ACTIVITY — Only the records, exactly as written, belong in the answer; pictures do not.

Before-and-after object lists
******

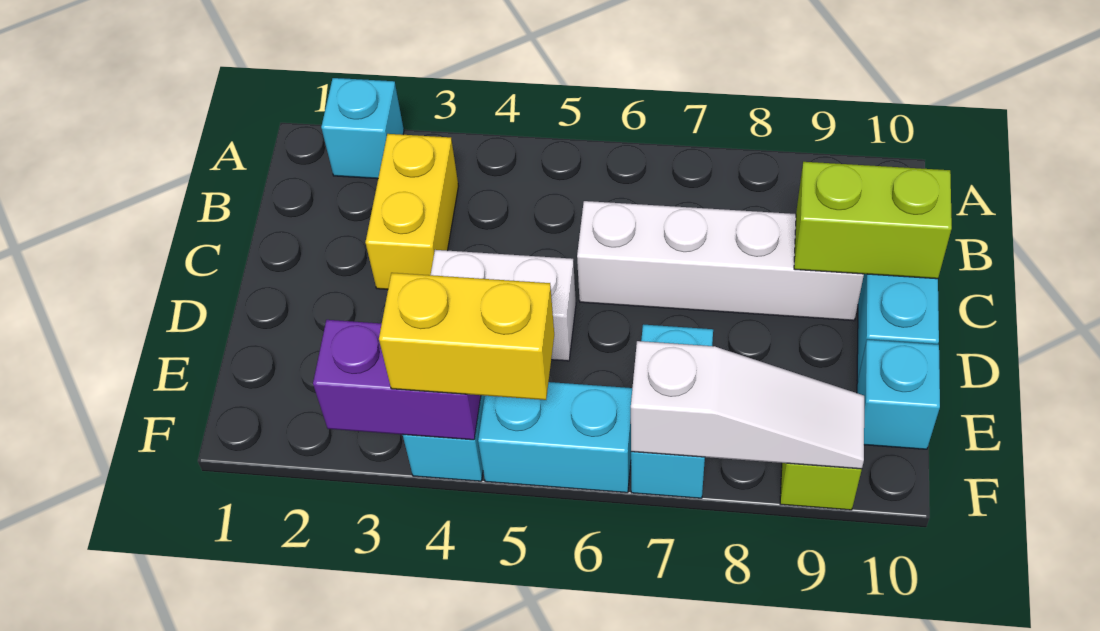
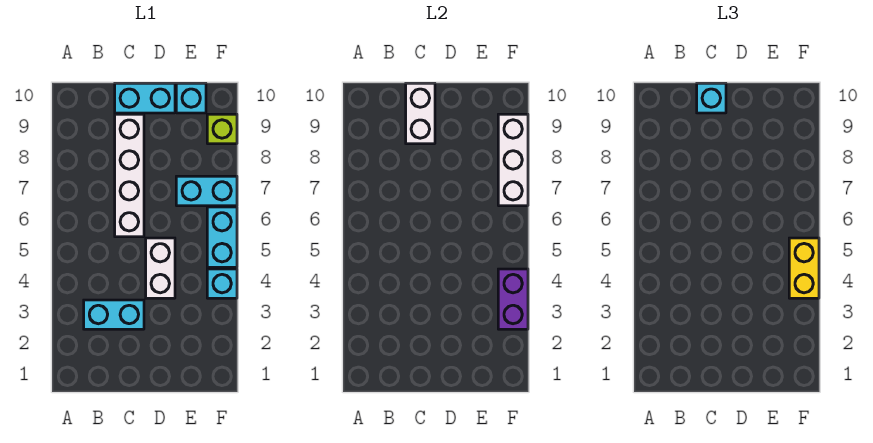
cyan 1x1 brick [321,78,404,179] -> cyan 1x1 brick moved to [697,83,726,113]
yellow 1x2 brick [365,134,458,289] -> cyan 1x2 brick [84,300,144,329]
lime 1x2 brick [794,162,952,279] -> white 1x2 brick [406,83,435,144]
white 1x3 slope [631,341,864,469] -> white 1x3 brick [498,114,528,206]

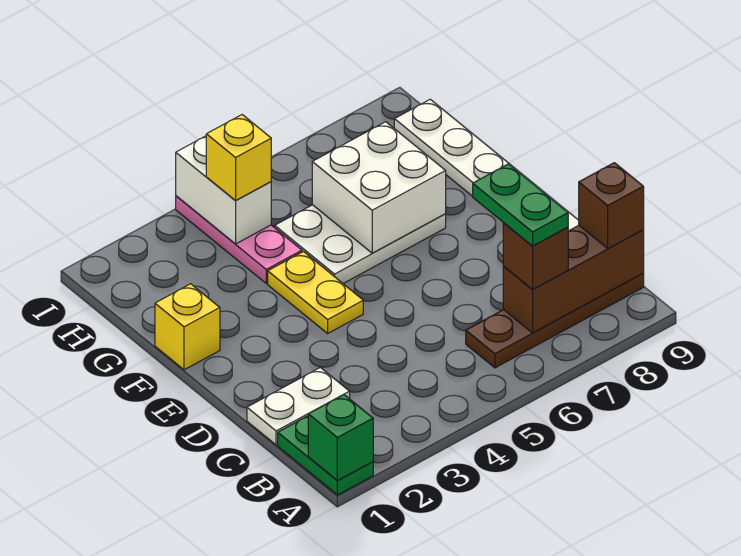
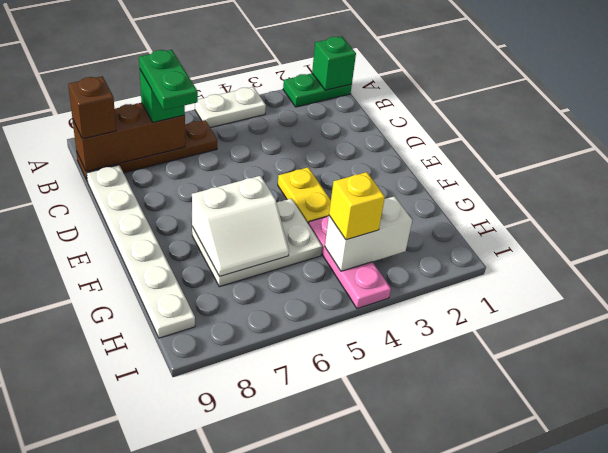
green 1x2 plate [278,416,373,495] -> green 1x2 plate turned to [283,73,352,107]
brown 1x1 brick [503,223,568,290] -> green 1x1 brick [140,70,185,122]
white 1x2 plate [247,368,350,445] -> white 1x2 plate moved to [195,87,266,128]
yellow 1x1 brick [155,284,220,370] -> none
white 2x2 brick [312,122,446,253] -> white 2x2 slope [192,176,289,276]
white 1x2 brick [176,136,271,244] -> white 1x2 brick turned to [325,196,412,271]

******

RESPONSE —
cyan 1x1 brick [321,78,404,179] -> cyan 1x1 brick moved to [697,83,726,113]
yellow 1x2 brick [365,134,458,289] -> cyan 1x2 brick [84,300,144,329]
lime 1x2 brick [794,162,952,279] -> white 1x2 brick [406,83,435,144]
white 1x3 slope [631,341,864,469] -> white 1x3 brick [498,114,528,206]

green 1x2 plate [278,416,373,495] -> green 1x2 plate turned to [283,73,352,107]
brown 1x1 brick [503,223,568,290] -> green 1x1 brick [140,70,185,122]
white 1x2 plate [247,368,350,445] -> white 1x2 plate moved to [195,87,266,128]
yellow 1x1 brick [155,284,220,370] -> none
white 2x2 brick [312,122,446,253] -> white 2x2 slope [192,176,289,276]
white 1x2 brick [176,136,271,244] -> white 1x2 brick turned to [325,196,412,271]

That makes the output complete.